Spatial question lines:
◆ ◆ ◆ ◆ ◆

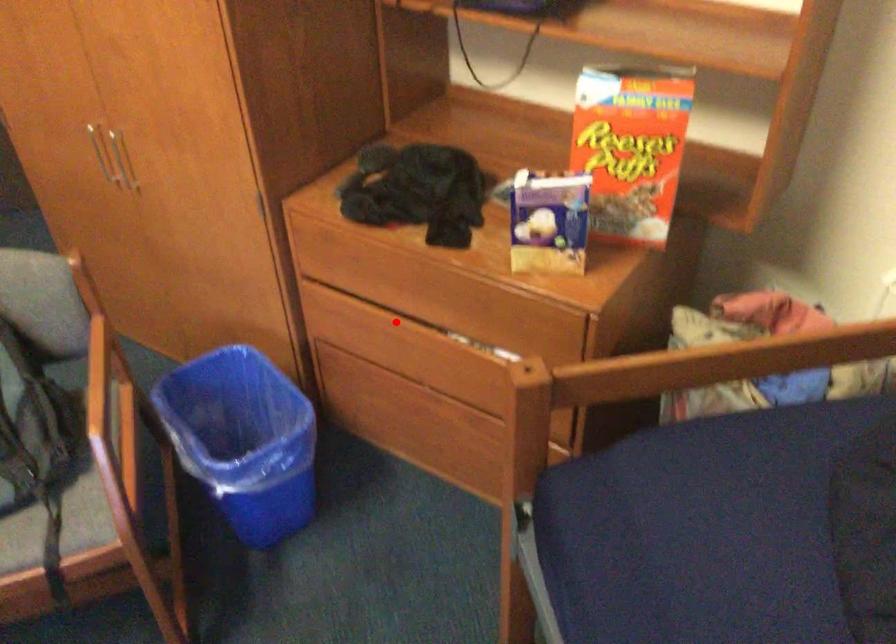
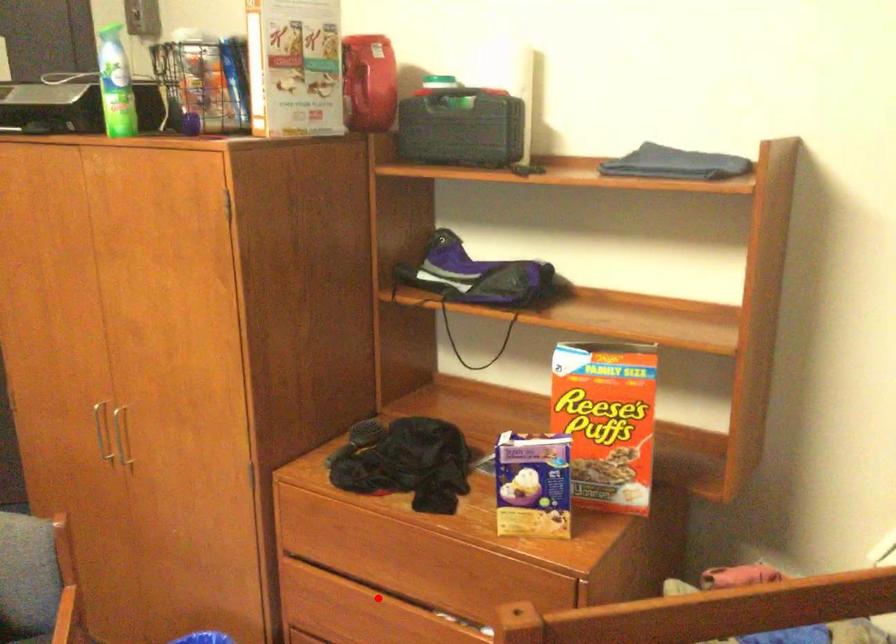
I am providing you with two images of the same scene from different viewpoints. A red point is marked on the first image and another point is marked on the second image. Does the point marked in image1 correspond to the same location as the one in image2?

Yes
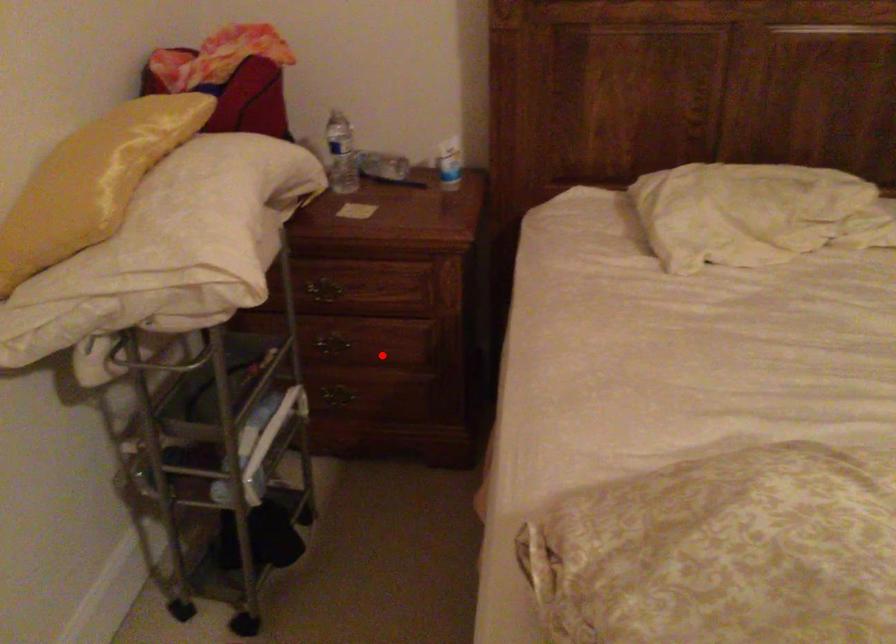
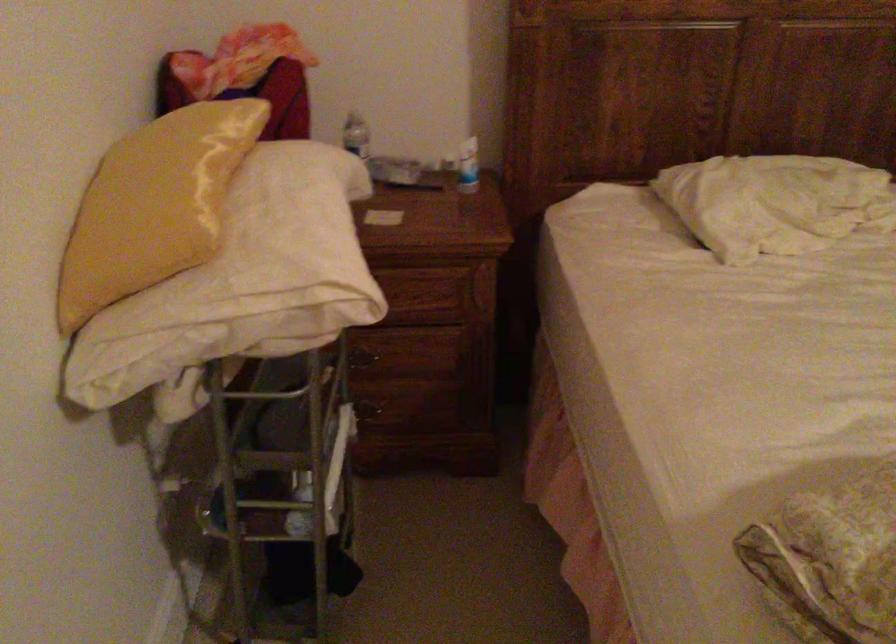
Locate, in the second image, the point that corresponds to the highlighted location in the first image.

(412, 365)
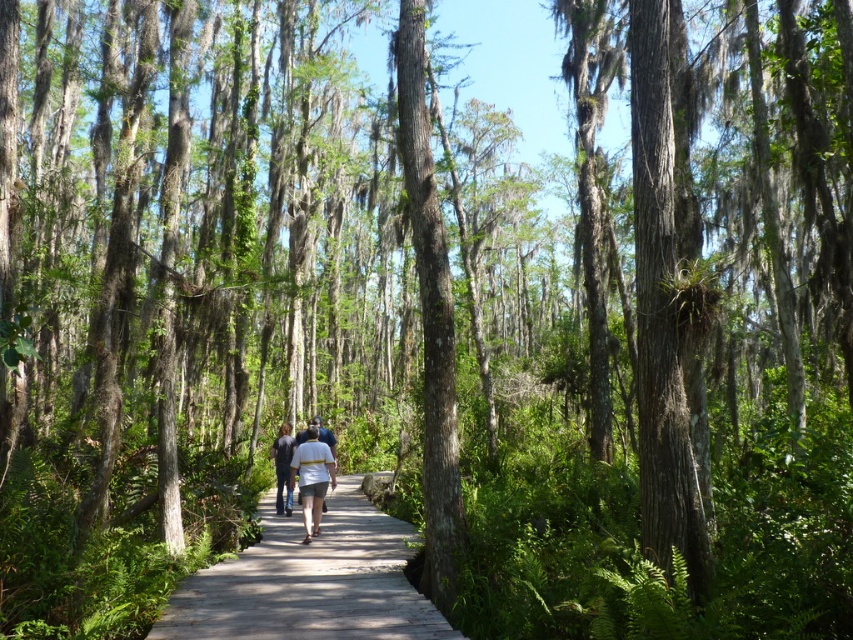
Describe the element at coordinates (312, 474) in the screenshot. This screenshot has width=853, height=640. I see `white cotton shirt at center` at that location.

Is point (332, 486) positioned before point (277, 474)?

Yes, point (332, 486) is closer to viewer.

Is point (316, 497) positioned in front of point (287, 477)?

That is True.

Image resolution: width=853 pixels, height=640 pixels. In order to click on white cotton shirt at center in this screenshot , I will do pos(312,474).

Who is positioned more to the right, smooth bark tree at center or white cotton shirt at center?

smooth bark tree at center is more to the right.

Is smooth bark tree at center shorter than white cotton shirt at center?

Correct, smooth bark tree at center is not as tall as white cotton shirt at center.

Image resolution: width=853 pixels, height=640 pixels. I want to click on smooth bark tree at center, so click(430, 317).

Locate an element on the screen. The width and height of the screenshot is (853, 640). smooth bark tree at center is located at coordinates (430, 317).

Can you confirm if wooden boardwalk at center is bigger than dark blue jeans at center?

Yes, wooden boardwalk at center is bigger than dark blue jeans at center.

Does point (323, 624) come in front of point (280, 428)?

Yes, it is in front of point (280, 428).

The image size is (853, 640). Find the location of `wooden boardwalk at center`. wooden boardwalk at center is located at coordinates (310, 582).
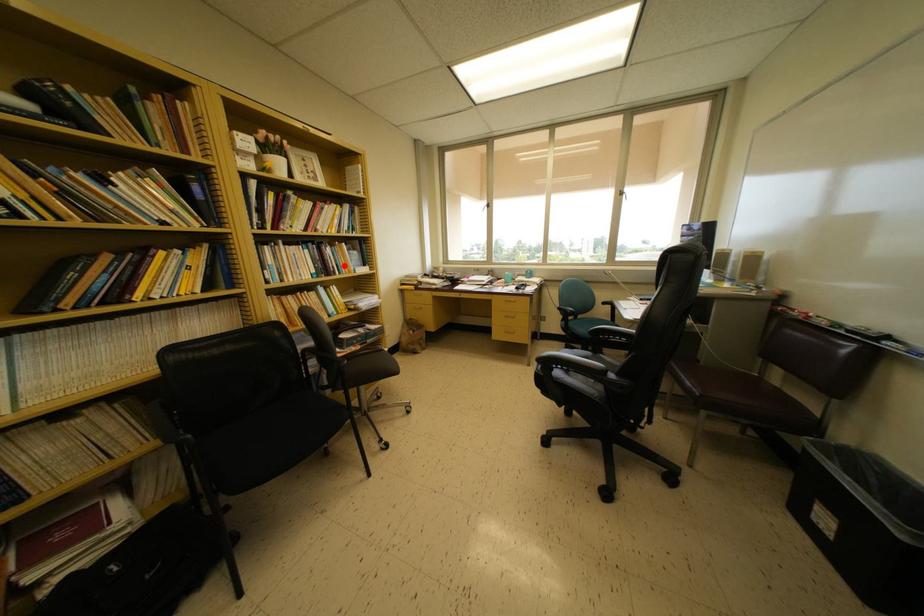
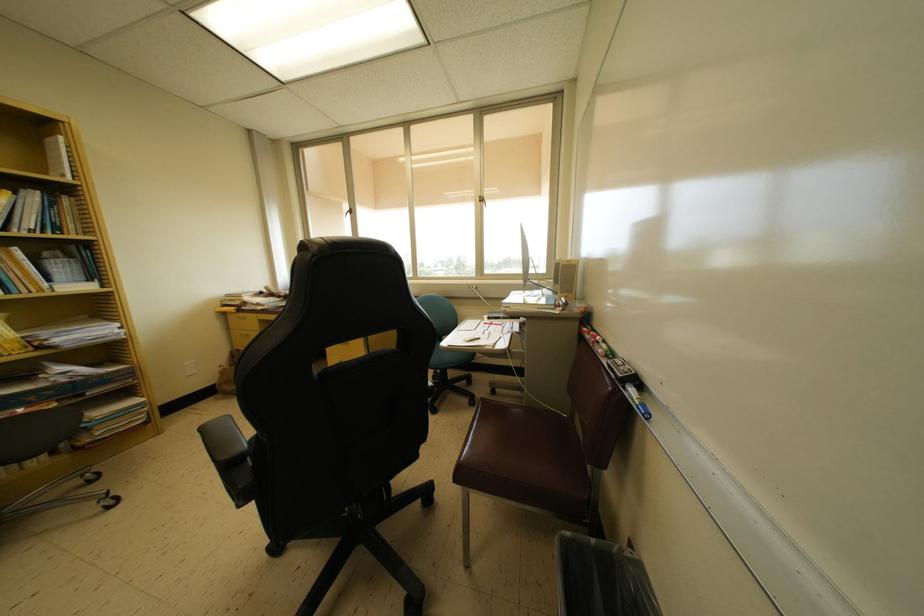
Question: I am providing you with two images of the same scene from different viewpoints. A red point is shown in image1. For the corresponding object point in image2, is it positioned nearer or farther from the camera?

Choices:
 (A) Nearer
 (B) Farther

Answer: (B)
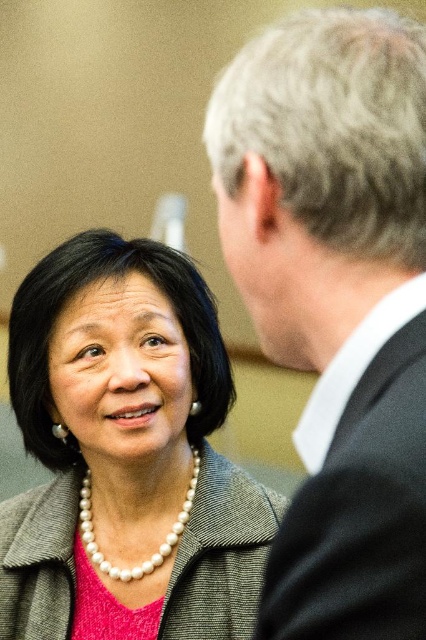
Question: Does black wool suit at upper right appear under gray textured jacket at center?

Choices:
 (A) yes
 (B) no

Answer: (B)

Question: Can you confirm if smooth gray suit at right is positioned to the left of pearl necklace at center?

Choices:
 (A) no
 (B) yes

Answer: (A)

Question: Which object is closer to the camera taking this photo?

Choices:
 (A) smooth gray suit at right
 (B) gray textured jacket at center
 (C) black wool suit at upper right
 (D) pearl necklace at center

Answer: (A)

Question: Which object appears closest to the camera in this image?

Choices:
 (A) black wool suit at upper right
 (B) smooth gray suit at right
 (C) gray textured jacket at center
 (D) pearl necklace at center

Answer: (B)

Question: Which point is farther from the camera taking this photo?

Choices:
 (A) (252, 60)
 (B) (210, 464)

Answer: (B)

Question: Can you confirm if smooth gray suit at right is positioned to the left of gray textured jacket at center?

Choices:
 (A) no
 (B) yes

Answer: (A)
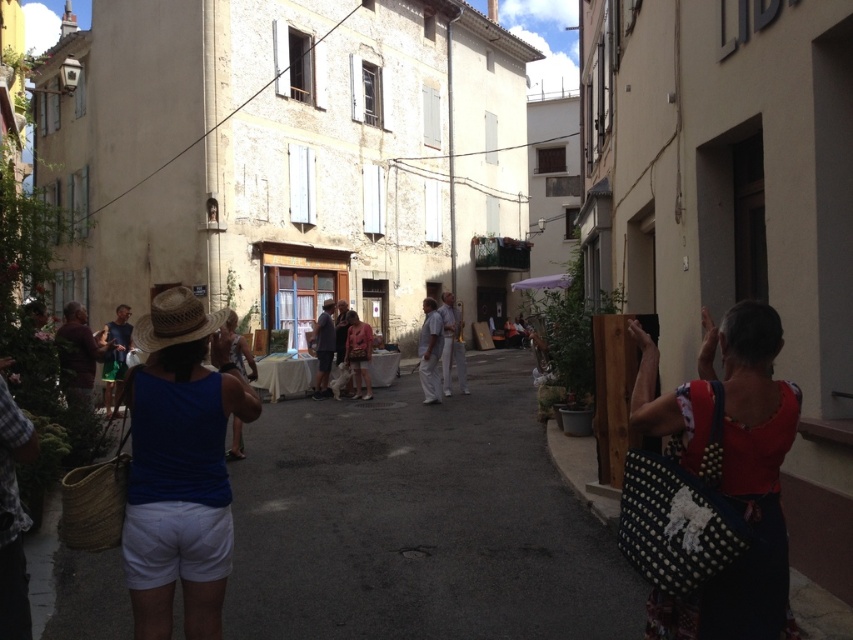
What do you see at coordinates (175, 321) in the screenshot? Image resolution: width=853 pixels, height=640 pixels. I see `strawmaterial/texturehat at center` at bounding box center [175, 321].

Which is behind, point (152, 312) or point (105, 381)?

The point (105, 381) is more distant.

Does point (143, 320) lie in front of point (99, 333)?

Yes, it is.

Locate an element on the screen. strawmaterial/texturehat at center is located at coordinates click(175, 321).

Is denim shorts at center taller than white cotton shirt at center?

In fact, denim shorts at center may be shorter than white cotton shirt at center.

Between point (212, 337) and point (431, 401), which one is positioned in front?

Point (212, 337)

Which is in front, point (215, 333) or point (424, 348)?

Point (215, 333) is in front.

Locate an element on the screen. This screenshot has width=853, height=640. denim shorts at center is located at coordinates point(231,349).

Between point (444, 360) and point (321, 358), which one is positioned in front?

Positioned in front is point (444, 360).

Between point (456, 356) and point (323, 352), which one is positioned in front?

Point (456, 356) is more forward.

Identify the location of white cotton pants at center. The width and height of the screenshot is (853, 640). (451, 344).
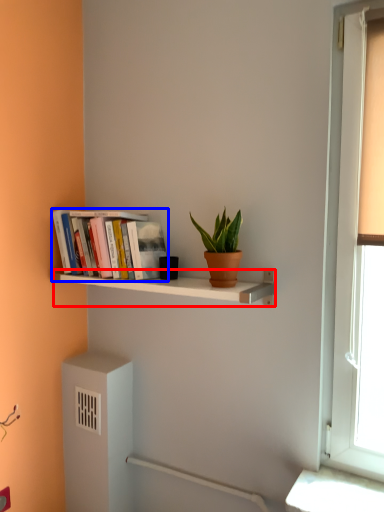
Question: Which point is closer to the camera, shelf (highlighted by a red box) or book (highlighted by a blue box)?

Choices:
 (A) shelf
 (B) book

Answer: (A)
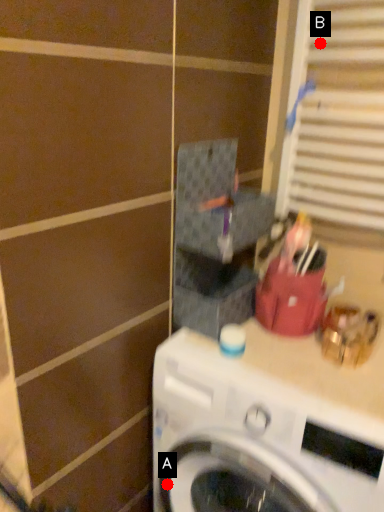
Question: Two points are circled on the image, labeled by A and B beside each circle. Which point is closer to the camera taking this photo?

Choices:
 (A) A is closer
 (B) B is closer

Answer: (A)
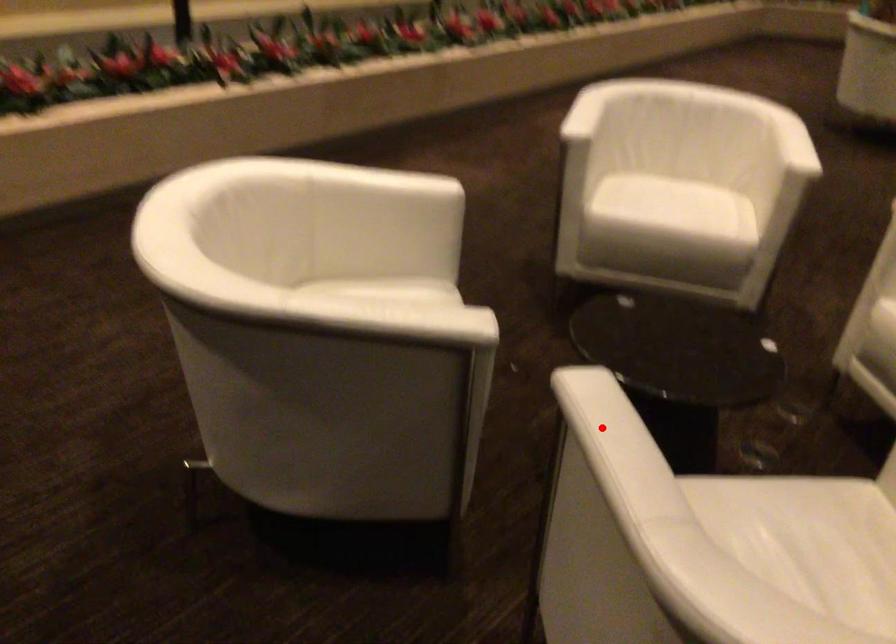
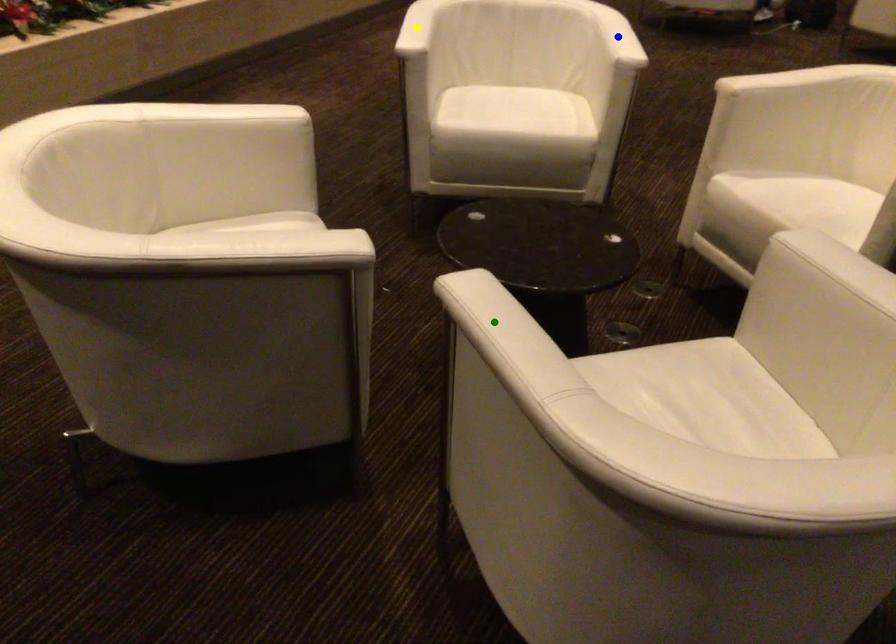
Question: I am providing you with two images of the same scene from different viewpoints. A red point is marked on the first image. You are given multiple points on the second image. Which mark in image 2 goes with the point in image 1?

Choices:
 (A) blue point
 (B) green point
 (C) yellow point

Answer: (B)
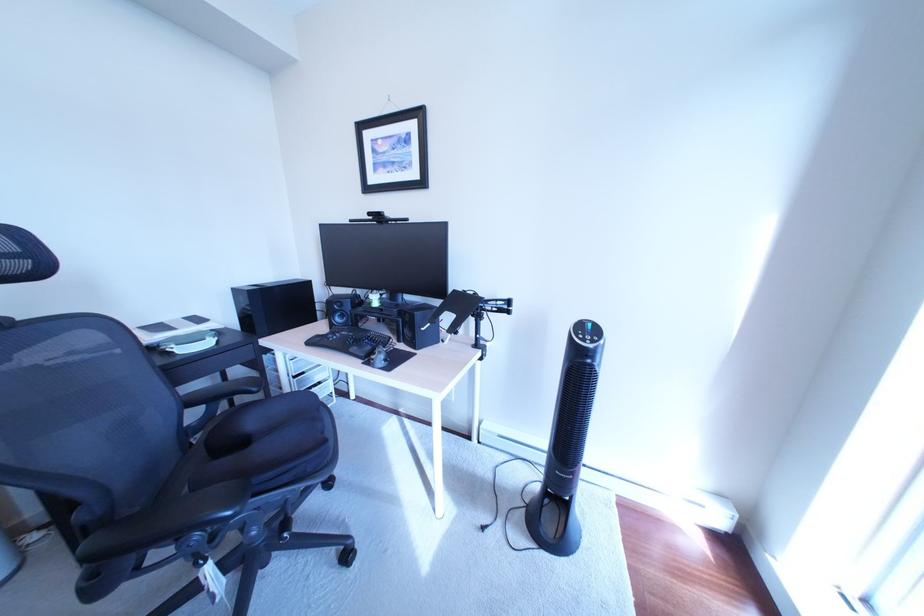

◆ ◆ ◆ ◆ ◆

Turn these lines into a JSON list of strings, one string per line, leaving out blank lines and the pictures.

* Written response *
[
  "I am providing you with two images of the same scene from different viewpoints. A red point is marked on the first image and another point is marked on the second image. Does the point marked in image1 correspond to the same location as the one in image2?",
  "Yes",
  "Locate, in the second image, the point that corresponds to the highlighted location in the first image.",
  "(412, 365)",
  "Describe the element at coordinates (312, 474) in the screenshot. This screenshot has width=853, height=640. I see `white cotton shirt at center` at that location.",
  "Is point (332, 486) positioned before point (277, 474)?",
  "Yes, point (332, 486) is closer to viewer.",
  "Is point (316, 497) positioned in front of point (287, 477)?",
  "That is True.",
  "Image resolution: width=853 pixels, height=640 pixels. In order to click on white cotton shirt at center in this screenshot , I will do pos(312,474).",
  "Who is positioned more to the right, smooth bark tree at center or white cotton shirt at center?",
  "smooth bark tree at center is more to the right.",
  "Is smooth bark tree at center shorter than white cotton shirt at center?",
  "Correct, smooth bark tree at center is not as tall as white cotton shirt at center.",
  "Image resolution: width=853 pixels, height=640 pixels. I want to click on smooth bark tree at center, so click(430, 317).",
  "Locate an element on the screen. The width and height of the screenshot is (853, 640). smooth bark tree at center is located at coordinates (430, 317).",
  "Can you confirm if wooden boardwalk at center is bigger than dark blue jeans at center?",
  "Yes, wooden boardwalk at center is bigger than dark blue jeans at center.",
  "Does point (323, 624) come in front of point (280, 428)?",
  "Yes, it is in front of point (280, 428).",
  "The image size is (853, 640). Find the location of `wooden boardwalk at center`. wooden boardwalk at center is located at coordinates (310, 582).",
  "Question: I am providing you with two images of the same scene from different viewpoints. A red point is shown in image1. For the corresponding object point in image2, is it positioned nearer or farther from the camera?",
  "Choices:",
  " (A) Nearer",
  " (B) Farther",
  "Answer: (B)",
  "Question: Does black wool suit at upper right appear under gray textured jacket at center?",
  "Choices:",
  " (A) yes",
  " (B) no",
  "Answer: (B)",
  "Question: Can you confirm if smooth gray suit at right is positioned to the left of pearl necklace at center?",
  "Choices:",
  " (A) no",
  " (B) yes",
  "Answer: (A)",
  "Question: Which object is closer to the camera taking this photo?",
  "Choices:",
  " (A) smooth gray suit at right",
  " (B) gray textured jacket at center",
  " (C) black wool suit at upper right",
  " (D) pearl necklace at center",
  "Answer: (A)",
  "Question: Which object appears closest to the camera in this image?",
  "Choices:",
  " (A) black wool suit at upper right",
  " (B) smooth gray suit at right",
  " (C) gray textured jacket at center",
  " (D) pearl necklace at center",
  "Answer: (B)",
  "Question: Which point is farther from the camera taking this photo?",
  "Choices:",
  " (A) (252, 60)",
  " (B) (210, 464)",
  "Answer: (B)",
  "Question: Can you confirm if smooth gray suit at right is positioned to the left of gray textured jacket at center?",
  "Choices:",
  " (A) no",
  " (B) yes",
  "Answer: (A)",
  "What do you see at coordinates (175, 321) in the screenshot? Image resolution: width=853 pixels, height=640 pixels. I see `strawmaterial/texturehat at center` at bounding box center [175, 321].",
  "Which is behind, point (152, 312) or point (105, 381)?",
  "The point (105, 381) is more distant.",
  "Does point (143, 320) lie in front of point (99, 333)?",
  "Yes, it is.",
  "Locate an element on the screen. strawmaterial/texturehat at center is located at coordinates click(175, 321).",
  "Is denim shorts at center taller than white cotton shirt at center?",
  "In fact, denim shorts at center may be shorter than white cotton shirt at center.",
  "Between point (212, 337) and point (431, 401), which one is positioned in front?",
  "Point (212, 337)",
  "Which is in front, point (215, 333) or point (424, 348)?",
  "Point (215, 333) is in front.",
  "Locate an element on the screen. This screenshot has width=853, height=640. denim shorts at center is located at coordinates point(231,349).",
  "Between point (444, 360) and point (321, 358), which one is positioned in front?",
  "Positioned in front is point (444, 360).",
  "Between point (456, 356) and point (323, 352), which one is positioned in front?",
  "Point (456, 356) is more forward.",
  "Identify the location of white cotton pants at center. The width and height of the screenshot is (853, 640). (451, 344).",
  "Question: Which point is closer to the camera, shelf (highlighted by a red box) or book (highlighted by a blue box)?",
  "Choices:",
  " (A) shelf",
  " (B) book",
  "Answer: (A)",
  "Question: Two points are circled on the image, labeled by A and B beside each circle. Which point is closer to the camera taking this photo?",
  "Choices:",
  " (A) A is closer",
  " (B) B is closer",
  "Answer: (A)",
  "Question: I am providing you with two images of the same scene from different viewpoints. A red point is marked on the first image. You are given multiple points on the second image. Which mark in image 2 goes with the point in image 1?",
  "Choices:",
  " (A) blue point",
  " (B) green point",
  " (C) yellow point",
  "Answer: (B)"
]